(Spatial object tracking data)
*** Block opens ***
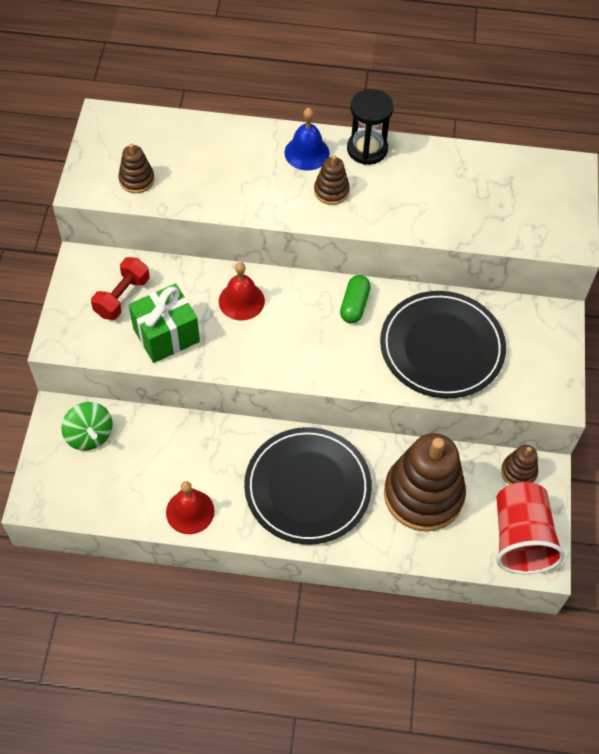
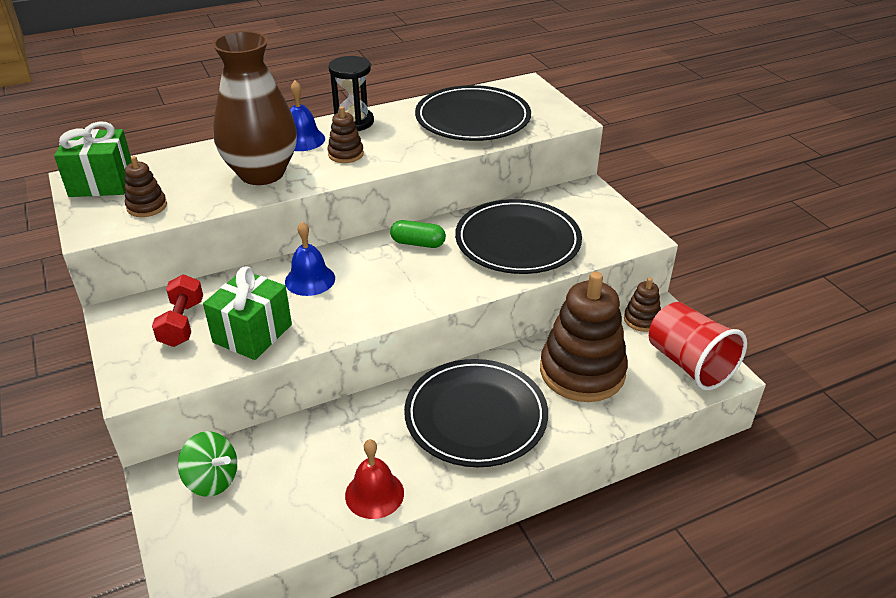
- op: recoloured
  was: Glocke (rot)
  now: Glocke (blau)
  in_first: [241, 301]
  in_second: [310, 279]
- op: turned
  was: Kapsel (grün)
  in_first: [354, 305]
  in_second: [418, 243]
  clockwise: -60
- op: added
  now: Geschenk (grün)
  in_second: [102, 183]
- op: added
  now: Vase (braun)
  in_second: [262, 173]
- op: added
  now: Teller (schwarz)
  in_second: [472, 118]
*** Block closes ***
* Exercise aim
Start at the line with "was: Glocke (rot)". Give that line and every line after it again, word for word, through the last line above.

* Output for this task
  was: Glocke (rot)
  now: Glocke (blau)
  in_first: [241, 301]
  in_second: [310, 279]
- op: turned
  was: Kapsel (grün)
  in_first: [354, 305]
  in_second: [418, 243]
  clockwise: -60
- op: added
  now: Geschenk (grün)
  in_second: [102, 183]
- op: added
  now: Vase (braun)
  in_second: [262, 173]
- op: added
  now: Teller (schwarz)
  in_second: [472, 118]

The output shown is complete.